───── Rows

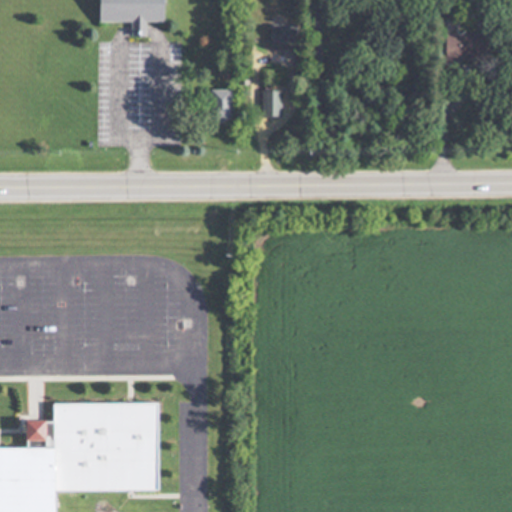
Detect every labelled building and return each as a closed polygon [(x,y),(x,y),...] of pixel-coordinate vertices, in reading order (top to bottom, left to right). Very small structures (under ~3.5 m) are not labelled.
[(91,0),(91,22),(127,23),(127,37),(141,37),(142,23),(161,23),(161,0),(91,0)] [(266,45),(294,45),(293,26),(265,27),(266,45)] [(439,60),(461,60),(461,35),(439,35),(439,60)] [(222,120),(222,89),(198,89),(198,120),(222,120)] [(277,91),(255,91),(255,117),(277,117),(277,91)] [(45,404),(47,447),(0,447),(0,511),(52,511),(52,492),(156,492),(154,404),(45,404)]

──────────
───── Rows

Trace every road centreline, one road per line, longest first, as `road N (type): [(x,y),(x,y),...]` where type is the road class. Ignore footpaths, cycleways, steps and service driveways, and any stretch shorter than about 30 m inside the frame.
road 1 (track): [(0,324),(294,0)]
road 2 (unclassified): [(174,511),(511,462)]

──────────

» Exercise description: Rewrite the lines that begin at the line containing "Trace every road" and stop after the line containing "road 2 (unclassified): [(174,511),(511,462)]", changing "longest first" to "shortest first" and leaving everything else as it is. Return only those lines.

» Answer to the task:
Trace every road centreline, one road per line, shortest first, as `road N (type): [(x,y),(x,y),...]` where type is the road class. Ignore footpaths, cycleways, steps and service driveways, and any stretch shorter than about 30 m inside the frame.
road 1 (track): [(0,324),(294,0)]
road 2 (unclassified): [(174,511),(511,462)]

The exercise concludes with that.